▸ **Exercise objective**: From the material below, list every line containing "cone".

______________________________

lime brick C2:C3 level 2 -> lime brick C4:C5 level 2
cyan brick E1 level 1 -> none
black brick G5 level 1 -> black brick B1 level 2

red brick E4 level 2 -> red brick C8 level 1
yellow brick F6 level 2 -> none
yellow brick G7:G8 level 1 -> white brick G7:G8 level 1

______________________________

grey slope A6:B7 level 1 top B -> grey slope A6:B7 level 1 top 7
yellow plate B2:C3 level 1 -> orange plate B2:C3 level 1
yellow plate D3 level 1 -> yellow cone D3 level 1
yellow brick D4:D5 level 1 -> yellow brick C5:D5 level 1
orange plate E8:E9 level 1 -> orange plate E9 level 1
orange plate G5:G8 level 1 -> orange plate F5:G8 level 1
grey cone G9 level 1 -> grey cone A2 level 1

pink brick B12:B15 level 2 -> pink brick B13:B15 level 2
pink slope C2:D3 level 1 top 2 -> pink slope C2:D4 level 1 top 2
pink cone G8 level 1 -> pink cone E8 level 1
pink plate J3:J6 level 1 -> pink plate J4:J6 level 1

______________________________

▸ **Exercise output**:
yellow plate D3 level 1 -> yellow cone D3 level 1
grey cone G9 level 1 -> grey cone A2 level 1
pink cone G8 level 1 -> pink cone E8 level 1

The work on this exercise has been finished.